TASK OBJECTIVE ▸
Copy out the listing below word for word, starting at its first line and ending with the line that contains "(C) blue point". Include both of those lines.

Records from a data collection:
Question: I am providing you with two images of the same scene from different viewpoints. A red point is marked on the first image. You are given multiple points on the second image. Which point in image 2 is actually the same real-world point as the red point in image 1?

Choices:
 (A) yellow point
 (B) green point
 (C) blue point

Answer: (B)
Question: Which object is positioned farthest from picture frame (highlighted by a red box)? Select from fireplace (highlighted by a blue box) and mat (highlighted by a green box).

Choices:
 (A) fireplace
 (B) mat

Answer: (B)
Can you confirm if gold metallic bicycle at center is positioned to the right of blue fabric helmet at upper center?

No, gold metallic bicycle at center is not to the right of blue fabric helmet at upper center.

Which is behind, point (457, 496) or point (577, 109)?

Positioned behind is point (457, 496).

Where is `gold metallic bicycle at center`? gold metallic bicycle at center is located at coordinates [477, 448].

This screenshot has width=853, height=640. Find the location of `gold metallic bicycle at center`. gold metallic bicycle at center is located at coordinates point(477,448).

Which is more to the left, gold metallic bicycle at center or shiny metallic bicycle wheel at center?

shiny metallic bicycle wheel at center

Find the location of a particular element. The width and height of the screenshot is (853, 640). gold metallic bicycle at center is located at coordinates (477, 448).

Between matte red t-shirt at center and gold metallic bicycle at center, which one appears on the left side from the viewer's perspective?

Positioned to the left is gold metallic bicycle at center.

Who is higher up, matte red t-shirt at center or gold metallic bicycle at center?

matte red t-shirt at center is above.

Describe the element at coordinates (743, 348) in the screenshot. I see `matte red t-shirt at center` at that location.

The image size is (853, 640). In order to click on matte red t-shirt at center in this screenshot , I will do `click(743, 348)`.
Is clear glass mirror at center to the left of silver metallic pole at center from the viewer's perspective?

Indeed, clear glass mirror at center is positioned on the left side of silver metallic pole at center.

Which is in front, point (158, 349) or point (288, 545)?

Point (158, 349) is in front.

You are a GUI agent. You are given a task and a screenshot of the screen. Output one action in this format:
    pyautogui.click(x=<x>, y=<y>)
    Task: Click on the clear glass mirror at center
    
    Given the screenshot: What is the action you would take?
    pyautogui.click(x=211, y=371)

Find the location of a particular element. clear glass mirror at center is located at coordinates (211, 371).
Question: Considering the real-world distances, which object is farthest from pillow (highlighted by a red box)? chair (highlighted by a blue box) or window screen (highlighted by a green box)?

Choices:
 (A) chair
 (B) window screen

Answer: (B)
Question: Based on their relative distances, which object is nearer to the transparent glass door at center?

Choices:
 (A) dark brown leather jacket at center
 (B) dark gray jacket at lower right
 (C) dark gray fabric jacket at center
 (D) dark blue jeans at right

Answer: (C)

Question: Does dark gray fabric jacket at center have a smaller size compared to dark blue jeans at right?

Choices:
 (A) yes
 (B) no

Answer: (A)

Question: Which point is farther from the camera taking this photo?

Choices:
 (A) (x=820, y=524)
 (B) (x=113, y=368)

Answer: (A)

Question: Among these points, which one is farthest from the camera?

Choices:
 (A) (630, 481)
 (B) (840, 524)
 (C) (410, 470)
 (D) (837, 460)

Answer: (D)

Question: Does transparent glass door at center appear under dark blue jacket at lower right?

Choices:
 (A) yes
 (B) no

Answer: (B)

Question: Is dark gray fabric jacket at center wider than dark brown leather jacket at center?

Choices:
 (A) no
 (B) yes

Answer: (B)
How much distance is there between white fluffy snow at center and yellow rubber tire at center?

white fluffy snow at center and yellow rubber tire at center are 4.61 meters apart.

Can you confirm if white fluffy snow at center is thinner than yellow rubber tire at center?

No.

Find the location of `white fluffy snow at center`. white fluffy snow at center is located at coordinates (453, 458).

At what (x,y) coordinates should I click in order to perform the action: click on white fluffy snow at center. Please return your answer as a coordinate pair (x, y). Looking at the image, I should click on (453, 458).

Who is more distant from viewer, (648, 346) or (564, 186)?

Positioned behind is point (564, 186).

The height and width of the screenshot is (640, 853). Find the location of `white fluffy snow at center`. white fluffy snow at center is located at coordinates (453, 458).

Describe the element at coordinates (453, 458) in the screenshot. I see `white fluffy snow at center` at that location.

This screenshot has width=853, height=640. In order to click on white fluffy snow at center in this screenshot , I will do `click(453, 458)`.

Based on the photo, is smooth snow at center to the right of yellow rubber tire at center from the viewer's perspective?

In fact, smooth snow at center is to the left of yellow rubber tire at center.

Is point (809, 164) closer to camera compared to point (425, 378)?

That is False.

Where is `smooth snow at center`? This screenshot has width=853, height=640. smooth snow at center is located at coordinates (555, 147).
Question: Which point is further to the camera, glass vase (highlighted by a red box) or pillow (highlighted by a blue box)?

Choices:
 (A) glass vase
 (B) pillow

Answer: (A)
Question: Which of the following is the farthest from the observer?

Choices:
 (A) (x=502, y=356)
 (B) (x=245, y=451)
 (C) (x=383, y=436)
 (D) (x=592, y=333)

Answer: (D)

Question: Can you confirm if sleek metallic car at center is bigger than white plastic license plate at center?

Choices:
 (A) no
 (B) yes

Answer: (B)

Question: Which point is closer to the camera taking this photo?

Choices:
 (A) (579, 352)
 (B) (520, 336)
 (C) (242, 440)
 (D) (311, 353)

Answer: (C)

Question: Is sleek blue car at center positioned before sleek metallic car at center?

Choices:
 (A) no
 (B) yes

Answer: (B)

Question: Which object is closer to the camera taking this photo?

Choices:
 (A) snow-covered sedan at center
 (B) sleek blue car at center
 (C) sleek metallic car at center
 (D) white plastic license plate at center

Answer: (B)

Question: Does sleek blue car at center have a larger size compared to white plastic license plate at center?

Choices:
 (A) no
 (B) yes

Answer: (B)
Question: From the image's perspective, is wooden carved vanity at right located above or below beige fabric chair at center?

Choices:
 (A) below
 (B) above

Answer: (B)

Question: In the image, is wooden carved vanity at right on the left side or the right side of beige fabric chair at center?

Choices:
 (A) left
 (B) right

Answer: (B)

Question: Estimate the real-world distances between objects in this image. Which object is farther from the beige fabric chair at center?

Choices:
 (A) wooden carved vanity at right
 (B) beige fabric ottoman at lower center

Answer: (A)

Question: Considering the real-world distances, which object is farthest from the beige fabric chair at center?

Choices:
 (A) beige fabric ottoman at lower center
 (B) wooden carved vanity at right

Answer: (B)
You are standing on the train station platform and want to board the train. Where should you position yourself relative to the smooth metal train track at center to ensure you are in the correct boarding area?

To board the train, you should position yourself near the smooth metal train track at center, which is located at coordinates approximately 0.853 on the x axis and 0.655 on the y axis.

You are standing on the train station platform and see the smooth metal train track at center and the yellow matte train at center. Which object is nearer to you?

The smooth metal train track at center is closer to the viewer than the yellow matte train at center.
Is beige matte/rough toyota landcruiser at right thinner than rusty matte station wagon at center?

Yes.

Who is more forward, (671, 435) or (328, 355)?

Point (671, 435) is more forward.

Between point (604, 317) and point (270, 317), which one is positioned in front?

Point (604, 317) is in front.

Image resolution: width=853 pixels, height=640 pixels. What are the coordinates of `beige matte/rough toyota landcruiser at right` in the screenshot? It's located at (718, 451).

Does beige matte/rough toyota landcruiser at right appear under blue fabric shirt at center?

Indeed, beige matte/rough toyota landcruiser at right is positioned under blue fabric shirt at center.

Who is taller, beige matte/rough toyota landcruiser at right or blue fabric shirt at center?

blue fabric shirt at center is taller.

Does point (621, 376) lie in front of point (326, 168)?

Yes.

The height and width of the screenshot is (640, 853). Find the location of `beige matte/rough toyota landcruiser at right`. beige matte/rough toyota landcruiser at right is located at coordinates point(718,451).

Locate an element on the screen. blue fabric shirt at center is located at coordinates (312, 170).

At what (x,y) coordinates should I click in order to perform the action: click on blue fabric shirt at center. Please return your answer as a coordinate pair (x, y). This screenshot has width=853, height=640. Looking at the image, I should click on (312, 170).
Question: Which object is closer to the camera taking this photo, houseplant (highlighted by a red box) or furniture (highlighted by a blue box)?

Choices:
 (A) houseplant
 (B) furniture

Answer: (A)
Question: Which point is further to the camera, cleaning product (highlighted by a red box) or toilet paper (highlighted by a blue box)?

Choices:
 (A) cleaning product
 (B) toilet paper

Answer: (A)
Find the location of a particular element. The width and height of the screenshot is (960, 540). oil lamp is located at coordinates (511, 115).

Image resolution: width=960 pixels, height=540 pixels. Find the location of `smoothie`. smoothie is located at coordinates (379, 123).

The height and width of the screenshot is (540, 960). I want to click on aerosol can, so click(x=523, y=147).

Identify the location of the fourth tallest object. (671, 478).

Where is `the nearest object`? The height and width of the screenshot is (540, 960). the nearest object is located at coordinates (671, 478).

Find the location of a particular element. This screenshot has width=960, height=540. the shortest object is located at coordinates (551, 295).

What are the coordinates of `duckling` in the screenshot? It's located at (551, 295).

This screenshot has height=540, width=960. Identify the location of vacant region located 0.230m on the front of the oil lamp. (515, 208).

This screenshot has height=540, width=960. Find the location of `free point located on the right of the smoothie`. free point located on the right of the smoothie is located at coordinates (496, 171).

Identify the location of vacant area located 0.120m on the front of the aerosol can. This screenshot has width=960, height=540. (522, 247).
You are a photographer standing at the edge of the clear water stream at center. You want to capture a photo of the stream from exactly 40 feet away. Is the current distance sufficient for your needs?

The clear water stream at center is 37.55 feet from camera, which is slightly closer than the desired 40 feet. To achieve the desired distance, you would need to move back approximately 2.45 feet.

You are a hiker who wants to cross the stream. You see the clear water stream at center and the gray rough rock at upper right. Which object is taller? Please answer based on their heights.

RESPONSE TO THIS TASK ▸
Question: I am providing you with two images of the same scene from different viewpoints. A red point is marked on the first image. You are given multiple points on the second image. Which point in image 2 is actually the same real-world point as the red point in image 1?

Choices:
 (A) yellow point
 (B) green point
 (C) blue point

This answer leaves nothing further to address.